How many lines of the material below contain the string "treble"? Treat uppercase and lowercase as different, and give only the number.

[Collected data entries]

-=-=-=-=-

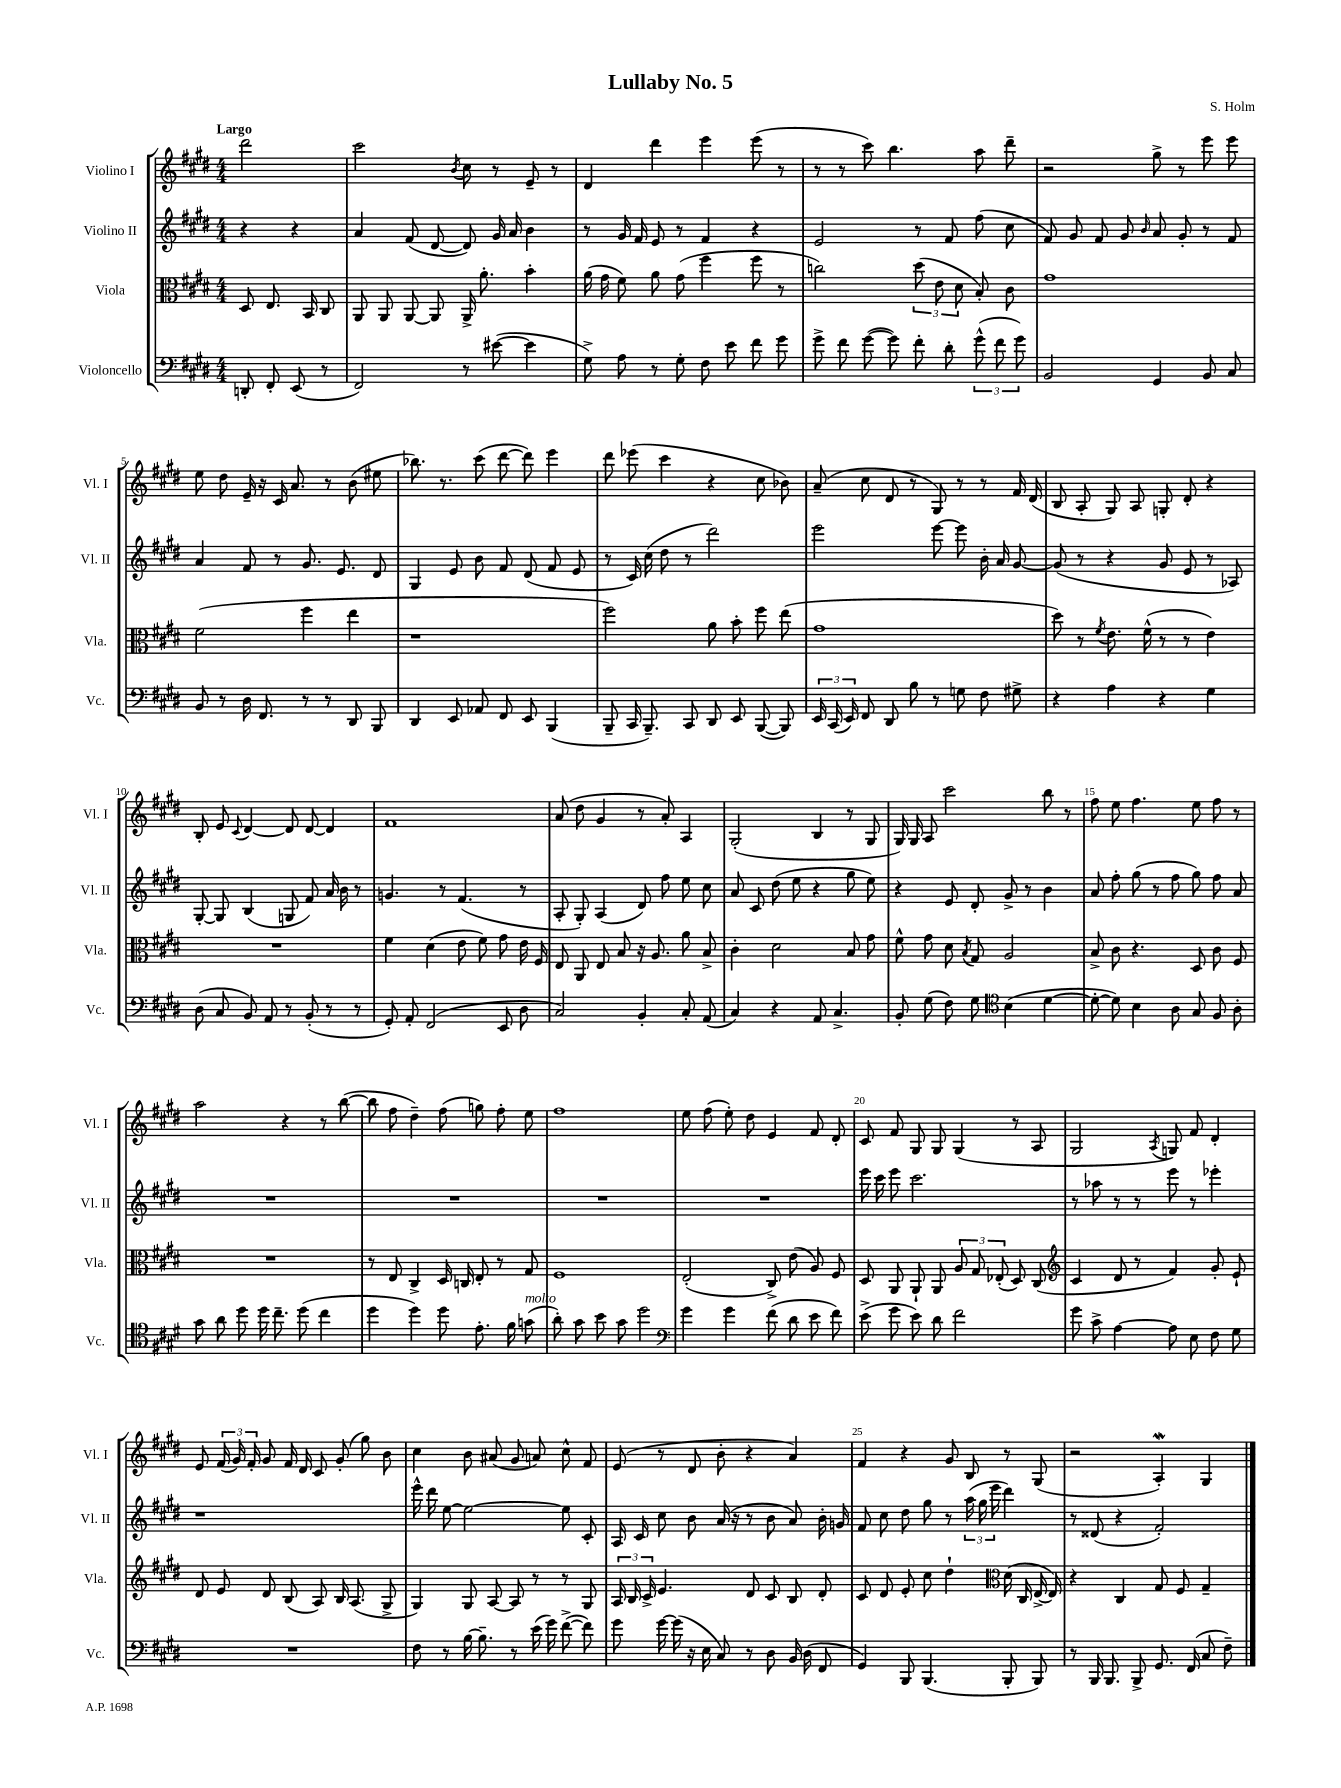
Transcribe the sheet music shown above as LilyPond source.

\header { title = "Lullaby No. 5" composer = "S. Holm" }
<<
\new StaffGroup <<
\new Staff = "s0" \with { instrumentName = "Violino I" shortInstrumentName = "Vl. I" } {
    \clef treble \key e \major \numericTimeSignature \time 4/4 \partial 2 \tempo "Largo"
    \autoBeamOff dis'''2 |
    cis'''2 \acciaccatura { b'8 } cis''8 r8 e'8-- r8 |
    dis'4 dis'''4 e'''4 e'''8( r8 |
    r8 r8 cis'''8) b''4. a''8 dis'''8-- |
    r2 gis''8-> r8 e'''8 e'''8 |
    e''8 dis''8 e'16-- r16 cis'16 a'8. r8 b'8( eis''8 |
    bes''8.) r8. cis'''8( dis'''8~ dis'''8) e'''4 |
    dis'''8 ees'''8( cis'''4 r4 cis''8 bes'8) |
    a'8--( cis''8 dis'8 r8 gis8) r8 r8 fis'16 dis'16( |
    b8 a8-. gis8) a8 g8-. dis'8-. r4 |
    b8-. e'8 \appoggiatura { cis'8 } dis'4~ dis'8 dis'8~ dis'4 |
    fis'1 |
    a'8( dis''8 gis'4 r8 a'8-.) a4 |
    gis2-.( b4 r8 gis8 |
    gis16) gis16 a8 cis'''2 b''8 r8 |
    fis''8 e''8 fis''4. e''8 fis''8 r8 |
    a''2 r4 r8 b''8~( |
    b''8 fis''8 dis''4--) fis''8( g''8) fis''8-. e''8 |
    fis''1 |
    e''8 fis''8( e''8-.) dis''8 e'4 fis'8 dis'8-. |
    cis'8 fis'8 gis8 gis8 gis4( r8 a8 |
    gis2 \acciaccatura { a8 } g8) fis'8 dis'4-. |
    e'8 \tuplet 3/2 { fis'16( gis'16) fis'16-. } gis'8 fis'16 dis'16 cis'8 gis'8-.( gis''8) b'8 |
    cis''4 b'8 ais'8( gis'8 a'8) cis''8-^ fis'8 |
    e'8( r8 dis'8 b'8-. r4 a'4) |
    fis'4 r4 gis'8 b8 r8 gis8( |
    r2 a4-.\mordent) gis4 \bar "|." |
}
\new Staff = "s1" \with { instrumentName = "Violino II" shortInstrumentName = "Vl. II" } {
    \clef treble \key e \major \numericTimeSignature \time 4/4 \partial 2
    \autoBeamOff r4 r4 |
    a'4 fis'8( dis'8~ dis'8) gis'16 a'16 b'4 |
    r8 gis'16 fis'16 e'8 r8 fis'4 r4 |
    e'2 r8 fis'8 fis''8( cis''8 |
    fis'8) gis'8 fis'8 gis'8 \grace { b'16 } a'8 gis'8-. r8 fis'8 |
    a'4 fis'8 r8 gis'8. e'8. dis'8 |
    gis4 e'8 b'8 fis'8 dis'8( fis'8 e'8 |
    r8 cis'16) cis''16( dis''8 r8 dis'''2) |
    e'''2 e'''8~ e'''8 b'16-. a'16 gis'8~ |
    gis'8( r8 r4 gis'8 e'8 r8 aes8) |
    gis8~-. gis8 b4( g8 fis'8) a'16 b'16 r8 |
    g'4. r8 fis'4.( r8 |
    a8-. gis8-.) a4( dis'8) fis''8 e''8 cis''8 |
    a'8 cis'8 dis''8( e''8 r4 gis''8 e''8) |
    r4 e'8 dis'8-. gis'8-> r8 b'4 |
    a'8 fis''8-. gis''8( r8 fis''8 gis''8) fis''8 a'8 |
    R1 |
    R1 |
    R1 |
    R1 |
    e'''16 cis'''16 e'''8 cis'''2. |
    r8 aes''8 r8 r8 e'''8 r8 ees'''4-. |
    r1 |
    e'''16-^ dis'''16 e''8~ e''2~ e''8 cis'8-. |
    a16 cis'16 cis''8 b'8 a'16( r16 r8 b'8 a'8) b'16-. g'16 |
    fis'8 cis''8 dis''8 gis''8 r8 \tuplet 3/2 { a''16( gis''16 e'''16 } dis'''4) |
    r8 disis'8( r4 fis'2-.) \bar "|." |
}
\new Staff = "s2" \with { instrumentName = "Viola" shortInstrumentName = "Vla." } {
    \clef alto \key e \major \numericTimeSignature \time 4/4 \partial 2
    \autoBeamOff dis8 e8. b,16 cis8 |
    a,8 a,8 a,8~ a,8 a,16-> a'8.-. b'4-. |
    a'16( gis'16 fis'8) a'8 gis'8( fis''4 fis''8 r8 |
    c''2) \tuplet 3/2 { dis''8( e'8 dis'8 } b8-.) cis'8 |
    gis'1 |
    fis'2( fis''4 e''4 |
    r1 |
    fis''2) a'8 b'8-. fis''8 e''8( |
    gis'1 |
    dis''8) r8 \acciaccatura { fis'8 } e'8. fis'16-^( r8 r8 e'4) |
    R1 |
    fis'4 dis'4( e'8 fis'8) gis'8 e'16 fis16 |
    e8 a,8 e8 b8 r16 a8. a'8 b8-> |
    cis'4-. dis'2 b8 gis'8 |
    fis'8-^ gis'8 dis'8 \acciaccatura { b8 } gis8 a2 |
    b8-> cis'8 r4. dis8 cis'8 fis8 |
    R1 |
    r8 e8 cis4-> dis16 c16 e8-. r8 gis8 |
    fis1 |
    e2-.( cis8->) e'8( a8) fis8 |
    dis8 a,8 a,8-! a,8 \tuplet 3/2 { a8 gis8 ees8-.( } dis8) cis8( |
    \clef treble cis'4 dis'8 r8 fis'4) gis'8-. e'8-! |
    dis'8 e'8 dis'8 b8( a8) b16 a8.( gis8-> |
    gis4) gis8 a8~ a8 r8 r8 gis8 |
    \tuplet 3/2 { a16 b16 cis'16-> } e'4. dis'8 cis'8 b8 dis'8-. |
    cis'8 dis'8 e'8-. cis''8 dis''4-! \clef alto dis'16( cis16 e16~-> e16) |
    r4 cis4 gis8 fis8 gis4-- \bar "|." |
}
\new Staff = "s3" \with { instrumentName = "Violoncello" shortInstrumentName = "Vc." } {
    \clef bass \key e \major \numericTimeSignature \time 4/4 \partial 2
    \autoBeamOff d,8-. fis,8-. e,8( r8 |
    fis,2) r8 eis'8~( eis'4 |
    gis8->) a8 r8 gis8-. fis8 e'8 fis'8 gis'8 |
    gis'8-> fis'8 gis'8~( gis'8) fis'8-. dis'8-. \tuplet 3/2 { gis'8-^( fis'8 gis'8) } |
    b,2 gis,4 b,8 cis8 |
    b,8 r8 dis16 fis,8. r8 r8 dis,8 b,,8 |
    dis,4 e,8 aes,8 fis,8 e,8 b,,4( |
    b,,8-- cis,16 b,,8.--) cis,8 dis,8 e,8 b,,8~( b,,8) |
    \tuplet 3/2 { e,16 cis,16( e,16) } fis,8 dis,8 b8 r8 g8 fis8 gis8-> |
    r4 a4 r4 gis4 |
    dis8( cis8 b,8) a,8 r8 b,8-.( r8 r8 |
    gis,8-.) a,8-. fis,2( e,8 dis8 |
    cis2) b,4-. cis8-. a,8( |
    cis4) r4 a,8 cis4.-> |
    b,8-. gis8( fis8) gis8 \clef tenor b4( dis'4~ |
    dis'8~-. dis'8) b4 a8 gis8 fis8 a8-. |
    gis'8 a'8 dis''8 dis''16 cis''8.-- dis''8( cis''4 |
    dis''4 dis''4) dis''8 e'8.-. fis'16 g'8^\markup { \italic "molto" }( |
    a'8-.) gis'8 b'8 gis'8 dis''2 |
    \clef bass gis'4 gis'4 fis'8( dis'8 e'8 fis'8) |
    e'8->( gis'8 e'8) dis'8 fis'2 |
    gis'8 cis'8-> a4~ a8 e8 fis8 gis8 |
    R1 |
    fis8 r8 b16~ b8.-- r8 e'16( gis'16) fis'8~->( fis'8) |
    gis'8 gis'16~ gis'16( r16 e16 cis8) r8 dis8 b,16 dis16( fis,8 |
    gis,4) b,,8 b,,4.( b,,8-. b,,8) |
    r8 b,,16 b,,8. b,,8-> gis,8. fis,16( cis8 fis8--) \bar "|." |
}
>>
>>
\layout { \context { \Score \override BarNumber.break-visibility = ##(#f #t #t) barNumberVisibility = #(every-nth-bar-number-visible 5) } }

-=-=-=-=-

**Worked solution**
3